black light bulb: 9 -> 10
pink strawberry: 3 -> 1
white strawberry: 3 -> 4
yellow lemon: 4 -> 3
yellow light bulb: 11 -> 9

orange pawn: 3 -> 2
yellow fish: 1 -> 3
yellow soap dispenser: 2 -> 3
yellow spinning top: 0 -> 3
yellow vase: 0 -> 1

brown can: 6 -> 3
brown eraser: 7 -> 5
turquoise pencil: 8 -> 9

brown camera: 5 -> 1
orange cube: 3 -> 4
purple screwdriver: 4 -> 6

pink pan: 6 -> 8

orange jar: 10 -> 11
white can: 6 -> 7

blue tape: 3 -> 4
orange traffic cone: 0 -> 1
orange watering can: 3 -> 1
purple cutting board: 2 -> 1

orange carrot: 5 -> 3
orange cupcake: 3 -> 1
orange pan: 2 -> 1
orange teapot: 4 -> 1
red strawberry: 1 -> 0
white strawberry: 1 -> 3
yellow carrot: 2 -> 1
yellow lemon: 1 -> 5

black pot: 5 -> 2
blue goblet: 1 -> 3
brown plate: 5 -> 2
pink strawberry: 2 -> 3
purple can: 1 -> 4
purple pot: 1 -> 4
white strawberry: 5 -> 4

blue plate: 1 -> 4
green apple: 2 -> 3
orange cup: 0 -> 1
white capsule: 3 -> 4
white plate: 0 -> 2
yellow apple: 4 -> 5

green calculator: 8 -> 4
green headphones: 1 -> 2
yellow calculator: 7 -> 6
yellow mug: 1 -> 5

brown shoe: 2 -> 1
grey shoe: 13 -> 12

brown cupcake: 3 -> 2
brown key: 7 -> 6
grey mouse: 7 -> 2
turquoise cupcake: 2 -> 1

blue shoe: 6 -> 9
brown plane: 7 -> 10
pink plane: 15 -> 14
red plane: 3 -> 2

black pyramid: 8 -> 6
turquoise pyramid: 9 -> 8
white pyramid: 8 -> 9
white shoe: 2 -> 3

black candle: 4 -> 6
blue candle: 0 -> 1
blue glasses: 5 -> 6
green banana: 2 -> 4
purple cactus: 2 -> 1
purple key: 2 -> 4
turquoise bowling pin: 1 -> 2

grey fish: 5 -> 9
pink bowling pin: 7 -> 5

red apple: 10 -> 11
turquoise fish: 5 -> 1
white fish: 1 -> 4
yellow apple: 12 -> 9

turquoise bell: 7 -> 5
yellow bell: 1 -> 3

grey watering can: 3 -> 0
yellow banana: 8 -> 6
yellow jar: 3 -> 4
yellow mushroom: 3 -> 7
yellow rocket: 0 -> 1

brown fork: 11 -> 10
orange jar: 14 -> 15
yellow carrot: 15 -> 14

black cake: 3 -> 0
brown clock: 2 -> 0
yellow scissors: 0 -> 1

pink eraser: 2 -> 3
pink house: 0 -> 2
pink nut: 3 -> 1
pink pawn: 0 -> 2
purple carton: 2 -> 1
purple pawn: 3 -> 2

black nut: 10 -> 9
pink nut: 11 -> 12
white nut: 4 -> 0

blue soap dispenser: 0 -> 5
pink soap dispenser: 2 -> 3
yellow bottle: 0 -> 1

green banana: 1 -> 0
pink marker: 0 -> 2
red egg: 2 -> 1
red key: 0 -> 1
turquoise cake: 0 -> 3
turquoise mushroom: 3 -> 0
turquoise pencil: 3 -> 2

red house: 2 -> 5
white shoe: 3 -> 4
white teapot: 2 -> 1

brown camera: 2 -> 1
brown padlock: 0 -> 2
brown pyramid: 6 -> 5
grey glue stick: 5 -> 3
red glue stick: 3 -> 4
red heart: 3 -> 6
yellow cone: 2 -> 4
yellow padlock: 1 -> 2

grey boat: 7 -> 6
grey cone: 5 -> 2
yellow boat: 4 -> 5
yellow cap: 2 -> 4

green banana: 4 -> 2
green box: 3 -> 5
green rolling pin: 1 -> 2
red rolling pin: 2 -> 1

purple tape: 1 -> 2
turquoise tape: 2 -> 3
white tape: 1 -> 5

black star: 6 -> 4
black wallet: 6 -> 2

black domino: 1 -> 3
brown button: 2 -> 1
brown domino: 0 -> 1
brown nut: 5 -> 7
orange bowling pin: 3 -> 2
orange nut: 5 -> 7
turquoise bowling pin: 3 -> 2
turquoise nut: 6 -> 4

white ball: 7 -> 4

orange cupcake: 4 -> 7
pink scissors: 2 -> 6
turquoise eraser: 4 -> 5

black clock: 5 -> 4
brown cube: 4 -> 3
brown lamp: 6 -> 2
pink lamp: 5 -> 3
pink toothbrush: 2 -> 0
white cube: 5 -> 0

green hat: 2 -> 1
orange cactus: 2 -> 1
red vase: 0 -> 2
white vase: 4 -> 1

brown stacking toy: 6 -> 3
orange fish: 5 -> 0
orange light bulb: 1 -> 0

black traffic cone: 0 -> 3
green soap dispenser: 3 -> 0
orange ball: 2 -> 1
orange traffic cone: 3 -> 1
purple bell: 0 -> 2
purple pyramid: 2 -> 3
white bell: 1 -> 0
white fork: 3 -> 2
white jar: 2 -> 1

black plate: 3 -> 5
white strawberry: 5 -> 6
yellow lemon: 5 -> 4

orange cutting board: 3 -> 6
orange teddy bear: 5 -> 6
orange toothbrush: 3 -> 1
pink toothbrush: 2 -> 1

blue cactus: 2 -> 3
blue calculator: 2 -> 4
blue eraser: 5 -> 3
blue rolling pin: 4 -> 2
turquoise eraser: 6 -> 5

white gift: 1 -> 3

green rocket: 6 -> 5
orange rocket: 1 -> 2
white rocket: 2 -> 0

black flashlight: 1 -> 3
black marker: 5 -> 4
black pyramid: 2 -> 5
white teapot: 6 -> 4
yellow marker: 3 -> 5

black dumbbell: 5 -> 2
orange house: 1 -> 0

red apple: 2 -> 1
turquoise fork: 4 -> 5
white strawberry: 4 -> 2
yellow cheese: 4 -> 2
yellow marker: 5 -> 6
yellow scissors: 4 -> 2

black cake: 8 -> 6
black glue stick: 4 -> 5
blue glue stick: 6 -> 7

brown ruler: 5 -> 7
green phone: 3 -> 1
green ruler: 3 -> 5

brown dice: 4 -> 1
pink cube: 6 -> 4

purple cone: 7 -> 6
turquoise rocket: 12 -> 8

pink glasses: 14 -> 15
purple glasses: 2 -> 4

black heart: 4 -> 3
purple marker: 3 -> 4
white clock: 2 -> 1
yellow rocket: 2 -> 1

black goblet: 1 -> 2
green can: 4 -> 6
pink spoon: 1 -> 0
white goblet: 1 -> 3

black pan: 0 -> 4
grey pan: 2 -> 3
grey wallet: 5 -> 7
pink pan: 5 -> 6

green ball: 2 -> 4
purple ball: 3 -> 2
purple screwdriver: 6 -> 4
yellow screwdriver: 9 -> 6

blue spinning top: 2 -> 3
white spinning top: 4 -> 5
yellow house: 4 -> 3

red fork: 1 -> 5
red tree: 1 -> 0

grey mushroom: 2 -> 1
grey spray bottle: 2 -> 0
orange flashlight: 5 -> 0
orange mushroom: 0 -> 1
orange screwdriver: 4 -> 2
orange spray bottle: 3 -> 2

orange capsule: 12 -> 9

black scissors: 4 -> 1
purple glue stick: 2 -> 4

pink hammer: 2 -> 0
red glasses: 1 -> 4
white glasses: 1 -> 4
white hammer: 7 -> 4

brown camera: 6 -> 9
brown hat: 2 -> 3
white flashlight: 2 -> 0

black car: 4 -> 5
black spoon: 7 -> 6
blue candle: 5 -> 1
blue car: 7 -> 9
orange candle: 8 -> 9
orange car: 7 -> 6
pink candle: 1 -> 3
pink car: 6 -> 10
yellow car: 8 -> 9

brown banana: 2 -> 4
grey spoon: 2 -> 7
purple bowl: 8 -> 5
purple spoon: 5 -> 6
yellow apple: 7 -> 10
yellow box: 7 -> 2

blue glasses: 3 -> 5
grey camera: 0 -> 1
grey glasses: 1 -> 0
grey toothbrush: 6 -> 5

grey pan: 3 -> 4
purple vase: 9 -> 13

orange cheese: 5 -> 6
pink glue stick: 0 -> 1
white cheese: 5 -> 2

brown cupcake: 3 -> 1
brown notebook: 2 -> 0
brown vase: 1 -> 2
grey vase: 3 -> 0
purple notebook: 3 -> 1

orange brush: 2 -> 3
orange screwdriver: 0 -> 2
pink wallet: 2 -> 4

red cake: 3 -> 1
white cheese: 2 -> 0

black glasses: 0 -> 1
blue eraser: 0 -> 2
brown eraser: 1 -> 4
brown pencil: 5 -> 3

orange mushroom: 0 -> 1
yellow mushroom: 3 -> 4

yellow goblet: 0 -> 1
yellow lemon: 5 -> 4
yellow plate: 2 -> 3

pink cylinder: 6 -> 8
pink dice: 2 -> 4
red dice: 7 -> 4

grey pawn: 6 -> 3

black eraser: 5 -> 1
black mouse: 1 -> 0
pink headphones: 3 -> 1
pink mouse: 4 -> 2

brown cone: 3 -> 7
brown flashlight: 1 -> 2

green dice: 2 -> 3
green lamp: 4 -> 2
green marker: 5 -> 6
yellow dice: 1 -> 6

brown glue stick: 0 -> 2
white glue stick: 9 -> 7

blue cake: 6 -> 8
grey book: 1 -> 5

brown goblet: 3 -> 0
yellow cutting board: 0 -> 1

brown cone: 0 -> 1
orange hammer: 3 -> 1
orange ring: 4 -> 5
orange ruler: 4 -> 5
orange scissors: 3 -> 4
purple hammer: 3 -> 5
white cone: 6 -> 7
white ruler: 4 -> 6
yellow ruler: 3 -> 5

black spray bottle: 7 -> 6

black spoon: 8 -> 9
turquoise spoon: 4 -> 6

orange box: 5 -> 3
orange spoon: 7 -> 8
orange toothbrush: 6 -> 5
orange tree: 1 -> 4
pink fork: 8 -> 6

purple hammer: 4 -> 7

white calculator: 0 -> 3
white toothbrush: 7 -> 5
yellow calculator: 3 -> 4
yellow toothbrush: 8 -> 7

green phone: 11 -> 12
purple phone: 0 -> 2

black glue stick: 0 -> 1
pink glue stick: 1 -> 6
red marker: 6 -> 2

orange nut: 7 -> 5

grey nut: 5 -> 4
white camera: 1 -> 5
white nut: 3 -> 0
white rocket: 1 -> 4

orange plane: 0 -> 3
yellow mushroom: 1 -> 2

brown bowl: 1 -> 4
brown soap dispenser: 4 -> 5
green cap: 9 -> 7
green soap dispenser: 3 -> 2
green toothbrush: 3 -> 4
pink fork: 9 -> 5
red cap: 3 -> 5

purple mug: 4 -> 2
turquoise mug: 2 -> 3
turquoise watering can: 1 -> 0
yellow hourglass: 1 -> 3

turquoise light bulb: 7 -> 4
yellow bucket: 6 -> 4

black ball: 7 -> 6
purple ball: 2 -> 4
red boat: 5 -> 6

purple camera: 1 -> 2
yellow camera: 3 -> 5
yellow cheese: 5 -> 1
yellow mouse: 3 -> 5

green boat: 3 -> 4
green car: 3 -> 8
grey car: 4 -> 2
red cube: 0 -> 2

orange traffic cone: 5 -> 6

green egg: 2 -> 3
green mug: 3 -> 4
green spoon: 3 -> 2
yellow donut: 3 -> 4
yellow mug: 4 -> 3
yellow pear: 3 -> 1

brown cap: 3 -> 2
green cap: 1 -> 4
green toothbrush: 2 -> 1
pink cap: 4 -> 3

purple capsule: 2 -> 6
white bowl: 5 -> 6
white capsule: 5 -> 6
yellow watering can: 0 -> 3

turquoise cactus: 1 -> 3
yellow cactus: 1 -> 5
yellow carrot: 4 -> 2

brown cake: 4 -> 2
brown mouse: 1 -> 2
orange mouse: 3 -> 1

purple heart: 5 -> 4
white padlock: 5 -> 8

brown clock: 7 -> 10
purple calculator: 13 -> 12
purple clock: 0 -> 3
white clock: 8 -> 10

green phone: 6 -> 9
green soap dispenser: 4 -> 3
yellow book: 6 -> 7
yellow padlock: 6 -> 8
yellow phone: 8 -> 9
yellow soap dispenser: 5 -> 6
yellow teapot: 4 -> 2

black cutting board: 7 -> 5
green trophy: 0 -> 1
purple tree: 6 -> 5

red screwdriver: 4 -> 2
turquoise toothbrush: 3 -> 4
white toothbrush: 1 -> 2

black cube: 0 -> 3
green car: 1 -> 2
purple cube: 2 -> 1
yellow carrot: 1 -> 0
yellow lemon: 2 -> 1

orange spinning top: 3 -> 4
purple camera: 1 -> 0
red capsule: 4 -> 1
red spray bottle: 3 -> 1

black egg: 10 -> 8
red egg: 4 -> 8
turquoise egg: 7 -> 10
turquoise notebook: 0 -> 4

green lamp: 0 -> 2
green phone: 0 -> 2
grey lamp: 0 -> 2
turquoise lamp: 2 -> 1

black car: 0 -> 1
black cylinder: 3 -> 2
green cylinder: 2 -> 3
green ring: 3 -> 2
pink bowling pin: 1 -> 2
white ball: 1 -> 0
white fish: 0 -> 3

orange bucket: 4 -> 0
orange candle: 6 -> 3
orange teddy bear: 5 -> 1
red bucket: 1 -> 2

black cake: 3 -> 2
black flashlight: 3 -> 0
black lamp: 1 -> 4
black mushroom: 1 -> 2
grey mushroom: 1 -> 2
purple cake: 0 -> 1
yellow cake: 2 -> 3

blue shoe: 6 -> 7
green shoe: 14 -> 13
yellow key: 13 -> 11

===

• **Requirement**: Reproduce exactly, and only, the part of the listing above that begins at the line with "red capsule: 4 -> 1" and goes on through the line with "grey mushroom: 1 -> 2".

• **Solution**:
red capsule: 4 -> 1
red spray bottle: 3 -> 1

black egg: 10 -> 8
red egg: 4 -> 8
turquoise egg: 7 -> 10
turquoise notebook: 0 -> 4

green lamp: 0 -> 2
green phone: 0 -> 2
grey lamp: 0 -> 2
turquoise lamp: 2 -> 1

black car: 0 -> 1
black cylinder: 3 -> 2
green cylinder: 2 -> 3
green ring: 3 -> 2
pink bowling pin: 1 -> 2
white ball: 1 -> 0
white fish: 0 -> 3

orange bucket: 4 -> 0
orange candle: 6 -> 3
orange teddy bear: 5 -> 1
red bucket: 1 -> 2

black cake: 3 -> 2
black flashlight: 3 -> 0
black lamp: 1 -> 4
black mushroom: 1 -> 2
grey mushroom: 1 -> 2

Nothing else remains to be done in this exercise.